### Material shown ###

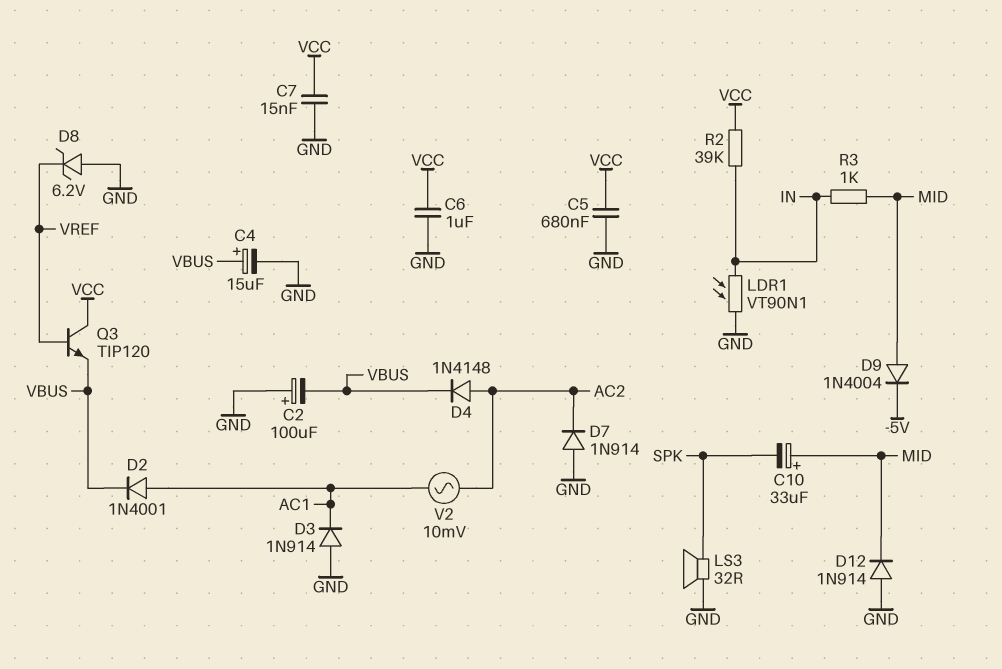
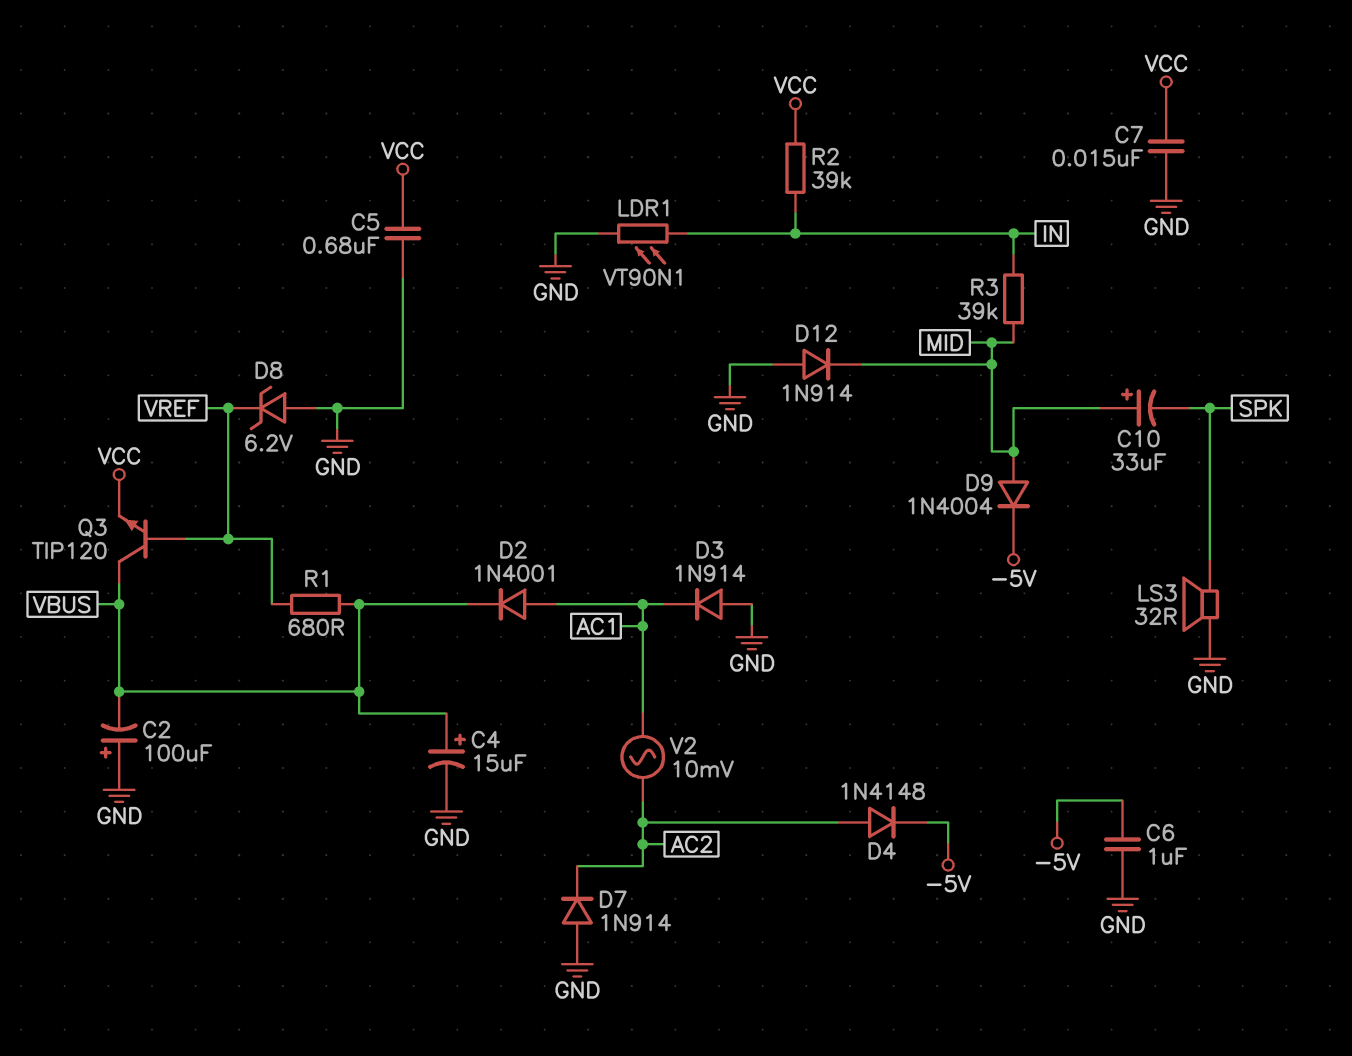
C6: 1uF (GND, VCC) -> 1uF (-5V, GND)
D4: diode 1N4148 (A AC2, K VBUS) -> diode 1N4148 (A AC2, K -5V)
Q3: NPN TIP120 (B VREF, C VCC, E VBUS) -> NPN TIP120 (B VREF, C VBUS, E VCC)
R1: none -> 680 (VBUS, VREF)
R3: 1k (IN, MID) -> 39k (IN, MID)

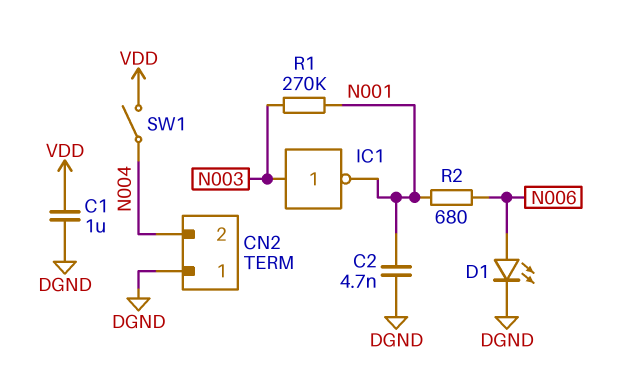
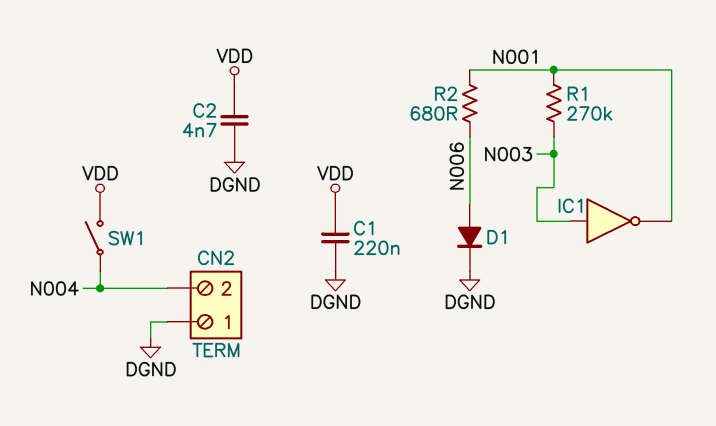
C1: 1uF (DGND, VDD) -> 220nF (DGND, VDD)
C2: 4.7nF (DGND, N001) -> 4.7nF (DGND, VDD)
D1: LED (A N006, K DGND) -> diode (A N006, K DGND)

###

_What to do_
Your reply must contain each entry exactly as written and no pictures.

_Solution below_
C6: 1uF (GND, VCC) -> 1uF (-5V, GND)
D4: diode 1N4148 (A AC2, K VBUS) -> diode 1N4148 (A AC2, K -5V)
Q3: NPN TIP120 (B VREF, C VCC, E VBUS) -> NPN TIP120 (B VREF, C VBUS, E VCC)
R1: none -> 680 (VBUS, VREF)
R3: 1k (IN, MID) -> 39k (IN, MID)

C1: 1uF (DGND, VDD) -> 220nF (DGND, VDD)
C2: 4.7nF (DGND, N001) -> 4.7nF (DGND, VDD)
D1: LED (A N006, K DGND) -> diode (A N006, K DGND)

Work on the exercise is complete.